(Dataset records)

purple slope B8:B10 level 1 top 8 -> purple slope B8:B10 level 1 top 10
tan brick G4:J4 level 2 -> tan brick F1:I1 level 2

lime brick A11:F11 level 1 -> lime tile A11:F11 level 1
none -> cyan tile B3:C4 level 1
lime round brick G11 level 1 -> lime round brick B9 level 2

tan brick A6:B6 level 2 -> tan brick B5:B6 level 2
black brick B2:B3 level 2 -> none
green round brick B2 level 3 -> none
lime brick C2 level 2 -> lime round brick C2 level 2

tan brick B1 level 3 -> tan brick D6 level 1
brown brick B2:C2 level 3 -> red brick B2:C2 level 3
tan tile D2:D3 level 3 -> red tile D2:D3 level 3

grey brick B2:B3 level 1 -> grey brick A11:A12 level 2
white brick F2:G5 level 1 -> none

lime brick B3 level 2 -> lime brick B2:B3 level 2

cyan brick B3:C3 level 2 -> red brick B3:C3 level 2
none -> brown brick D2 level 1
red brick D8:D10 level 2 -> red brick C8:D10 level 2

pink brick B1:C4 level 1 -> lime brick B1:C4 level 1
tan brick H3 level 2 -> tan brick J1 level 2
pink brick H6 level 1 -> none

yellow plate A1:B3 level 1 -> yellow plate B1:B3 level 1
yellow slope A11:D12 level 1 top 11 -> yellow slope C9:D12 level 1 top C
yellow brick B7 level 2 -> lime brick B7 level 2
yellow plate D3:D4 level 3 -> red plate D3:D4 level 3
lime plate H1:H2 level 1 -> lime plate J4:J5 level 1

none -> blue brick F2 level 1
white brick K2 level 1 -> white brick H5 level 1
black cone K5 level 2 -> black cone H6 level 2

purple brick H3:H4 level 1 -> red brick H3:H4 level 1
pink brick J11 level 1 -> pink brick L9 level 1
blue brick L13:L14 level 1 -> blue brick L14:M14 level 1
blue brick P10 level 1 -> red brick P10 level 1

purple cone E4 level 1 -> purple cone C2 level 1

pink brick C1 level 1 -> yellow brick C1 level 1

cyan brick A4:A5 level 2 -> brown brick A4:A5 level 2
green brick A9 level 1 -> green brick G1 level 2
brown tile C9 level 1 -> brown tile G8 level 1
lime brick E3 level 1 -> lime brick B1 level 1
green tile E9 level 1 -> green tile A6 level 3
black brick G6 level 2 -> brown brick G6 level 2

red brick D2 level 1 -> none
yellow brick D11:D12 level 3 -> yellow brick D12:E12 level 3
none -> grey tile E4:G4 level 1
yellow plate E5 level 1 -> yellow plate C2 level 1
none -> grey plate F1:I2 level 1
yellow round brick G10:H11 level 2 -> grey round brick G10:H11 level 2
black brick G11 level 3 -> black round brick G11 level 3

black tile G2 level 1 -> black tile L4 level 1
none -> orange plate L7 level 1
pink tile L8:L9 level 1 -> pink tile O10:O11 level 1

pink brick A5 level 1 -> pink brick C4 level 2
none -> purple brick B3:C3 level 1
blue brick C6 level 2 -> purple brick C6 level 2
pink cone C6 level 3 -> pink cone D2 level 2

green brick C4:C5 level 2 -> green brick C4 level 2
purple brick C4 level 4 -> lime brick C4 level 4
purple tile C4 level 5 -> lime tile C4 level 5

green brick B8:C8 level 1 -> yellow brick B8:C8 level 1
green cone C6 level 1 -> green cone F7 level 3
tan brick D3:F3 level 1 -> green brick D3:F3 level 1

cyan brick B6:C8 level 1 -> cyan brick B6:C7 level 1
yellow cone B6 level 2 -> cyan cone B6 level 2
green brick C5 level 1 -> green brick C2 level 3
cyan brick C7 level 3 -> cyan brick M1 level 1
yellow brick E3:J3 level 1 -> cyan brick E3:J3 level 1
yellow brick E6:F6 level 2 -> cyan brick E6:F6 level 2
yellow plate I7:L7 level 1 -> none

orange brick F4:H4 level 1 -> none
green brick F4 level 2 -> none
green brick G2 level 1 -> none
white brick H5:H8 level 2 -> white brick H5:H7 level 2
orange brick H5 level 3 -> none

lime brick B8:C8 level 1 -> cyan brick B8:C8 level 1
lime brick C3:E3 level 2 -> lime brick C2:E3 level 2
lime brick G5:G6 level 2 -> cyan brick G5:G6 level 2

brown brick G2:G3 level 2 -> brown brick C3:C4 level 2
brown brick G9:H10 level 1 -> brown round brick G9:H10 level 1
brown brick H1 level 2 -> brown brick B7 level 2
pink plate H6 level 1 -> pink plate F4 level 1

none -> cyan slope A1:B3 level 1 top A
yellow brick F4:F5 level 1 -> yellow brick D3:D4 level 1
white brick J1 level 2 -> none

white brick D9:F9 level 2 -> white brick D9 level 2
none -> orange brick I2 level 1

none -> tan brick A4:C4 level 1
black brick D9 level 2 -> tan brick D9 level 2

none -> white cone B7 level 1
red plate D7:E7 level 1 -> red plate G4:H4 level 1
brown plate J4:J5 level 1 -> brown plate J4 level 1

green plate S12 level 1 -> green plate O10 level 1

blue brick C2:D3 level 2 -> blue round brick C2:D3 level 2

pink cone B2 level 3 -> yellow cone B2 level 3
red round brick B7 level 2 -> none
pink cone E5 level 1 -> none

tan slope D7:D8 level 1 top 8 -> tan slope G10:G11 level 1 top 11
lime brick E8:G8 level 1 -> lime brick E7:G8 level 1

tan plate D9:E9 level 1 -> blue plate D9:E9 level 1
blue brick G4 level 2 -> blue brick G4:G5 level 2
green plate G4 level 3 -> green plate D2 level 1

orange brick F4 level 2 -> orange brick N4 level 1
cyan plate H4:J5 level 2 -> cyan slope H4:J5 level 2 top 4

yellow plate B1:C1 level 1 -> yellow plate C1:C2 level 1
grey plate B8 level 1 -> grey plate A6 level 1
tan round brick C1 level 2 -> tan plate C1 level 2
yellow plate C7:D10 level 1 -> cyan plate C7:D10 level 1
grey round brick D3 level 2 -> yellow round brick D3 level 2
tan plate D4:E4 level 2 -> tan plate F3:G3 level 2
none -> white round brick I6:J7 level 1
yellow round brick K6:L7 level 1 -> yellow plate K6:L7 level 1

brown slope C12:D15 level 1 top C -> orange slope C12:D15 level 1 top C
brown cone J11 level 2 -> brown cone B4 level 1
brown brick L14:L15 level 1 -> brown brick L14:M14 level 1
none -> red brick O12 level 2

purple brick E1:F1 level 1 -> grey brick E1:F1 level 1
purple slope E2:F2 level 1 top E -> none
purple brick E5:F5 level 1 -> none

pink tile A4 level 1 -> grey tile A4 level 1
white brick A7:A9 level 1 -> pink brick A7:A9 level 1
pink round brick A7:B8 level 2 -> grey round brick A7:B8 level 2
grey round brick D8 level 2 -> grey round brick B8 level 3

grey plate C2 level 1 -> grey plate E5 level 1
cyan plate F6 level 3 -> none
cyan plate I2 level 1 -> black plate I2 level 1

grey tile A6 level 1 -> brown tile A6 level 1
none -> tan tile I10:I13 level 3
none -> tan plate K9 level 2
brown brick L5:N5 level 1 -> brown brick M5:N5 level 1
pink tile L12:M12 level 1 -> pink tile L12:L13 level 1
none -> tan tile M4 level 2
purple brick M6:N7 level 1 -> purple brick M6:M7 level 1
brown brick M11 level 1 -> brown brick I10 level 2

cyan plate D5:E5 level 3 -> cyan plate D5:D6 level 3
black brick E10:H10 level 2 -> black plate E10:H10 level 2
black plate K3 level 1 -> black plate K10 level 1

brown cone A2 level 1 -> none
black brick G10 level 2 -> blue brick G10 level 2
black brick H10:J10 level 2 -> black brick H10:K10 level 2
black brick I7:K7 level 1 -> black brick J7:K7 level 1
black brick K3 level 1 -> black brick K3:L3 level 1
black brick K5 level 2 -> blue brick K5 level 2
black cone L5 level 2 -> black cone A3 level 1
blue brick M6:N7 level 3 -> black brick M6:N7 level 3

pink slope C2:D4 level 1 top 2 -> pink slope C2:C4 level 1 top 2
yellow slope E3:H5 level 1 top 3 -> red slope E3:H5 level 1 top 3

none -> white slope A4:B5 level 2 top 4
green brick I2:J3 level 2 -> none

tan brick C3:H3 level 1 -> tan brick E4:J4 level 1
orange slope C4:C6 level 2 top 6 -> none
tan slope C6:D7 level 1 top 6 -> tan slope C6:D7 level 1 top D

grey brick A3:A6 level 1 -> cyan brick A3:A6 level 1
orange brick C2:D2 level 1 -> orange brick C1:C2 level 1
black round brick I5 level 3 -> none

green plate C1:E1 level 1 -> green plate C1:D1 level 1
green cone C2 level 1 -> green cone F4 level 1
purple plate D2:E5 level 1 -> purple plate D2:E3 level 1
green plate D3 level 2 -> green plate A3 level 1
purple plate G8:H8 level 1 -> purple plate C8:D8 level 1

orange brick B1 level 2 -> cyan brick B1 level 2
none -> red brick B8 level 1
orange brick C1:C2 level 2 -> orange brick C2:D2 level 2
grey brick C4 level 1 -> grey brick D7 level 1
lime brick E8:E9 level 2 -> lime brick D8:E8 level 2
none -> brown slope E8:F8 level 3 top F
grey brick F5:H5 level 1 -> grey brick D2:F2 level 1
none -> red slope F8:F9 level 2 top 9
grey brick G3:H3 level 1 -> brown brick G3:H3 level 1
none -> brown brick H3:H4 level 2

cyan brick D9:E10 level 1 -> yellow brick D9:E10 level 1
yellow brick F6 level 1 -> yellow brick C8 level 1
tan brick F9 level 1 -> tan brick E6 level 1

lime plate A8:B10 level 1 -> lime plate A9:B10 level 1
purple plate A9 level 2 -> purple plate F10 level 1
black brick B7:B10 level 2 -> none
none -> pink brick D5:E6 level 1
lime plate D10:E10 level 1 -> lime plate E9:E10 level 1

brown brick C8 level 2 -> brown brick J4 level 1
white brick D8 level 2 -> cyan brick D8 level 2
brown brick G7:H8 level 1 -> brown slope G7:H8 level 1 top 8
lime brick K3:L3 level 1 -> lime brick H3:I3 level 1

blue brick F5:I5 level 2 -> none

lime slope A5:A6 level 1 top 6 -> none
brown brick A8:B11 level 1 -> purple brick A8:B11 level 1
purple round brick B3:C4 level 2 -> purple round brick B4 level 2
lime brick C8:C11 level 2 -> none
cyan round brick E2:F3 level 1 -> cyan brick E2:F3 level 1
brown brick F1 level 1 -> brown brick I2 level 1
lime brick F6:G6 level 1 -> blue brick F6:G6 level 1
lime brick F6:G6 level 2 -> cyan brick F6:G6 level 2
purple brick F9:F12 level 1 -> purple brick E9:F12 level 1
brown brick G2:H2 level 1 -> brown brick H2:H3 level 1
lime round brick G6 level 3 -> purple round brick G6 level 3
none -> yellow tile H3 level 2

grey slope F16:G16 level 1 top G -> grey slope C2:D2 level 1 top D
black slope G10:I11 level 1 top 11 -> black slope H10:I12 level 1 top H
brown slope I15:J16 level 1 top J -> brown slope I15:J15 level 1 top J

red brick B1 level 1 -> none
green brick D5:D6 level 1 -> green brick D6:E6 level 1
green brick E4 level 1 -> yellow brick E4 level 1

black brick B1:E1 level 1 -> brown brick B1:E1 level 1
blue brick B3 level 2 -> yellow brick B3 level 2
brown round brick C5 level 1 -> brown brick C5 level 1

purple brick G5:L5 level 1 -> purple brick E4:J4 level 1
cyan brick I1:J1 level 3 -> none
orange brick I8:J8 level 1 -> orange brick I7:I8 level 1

DIRECTIONS: Across the records above, how many lines does the word "cone" appear on? Reply with the number only.

RESULT OF THE TASK: 12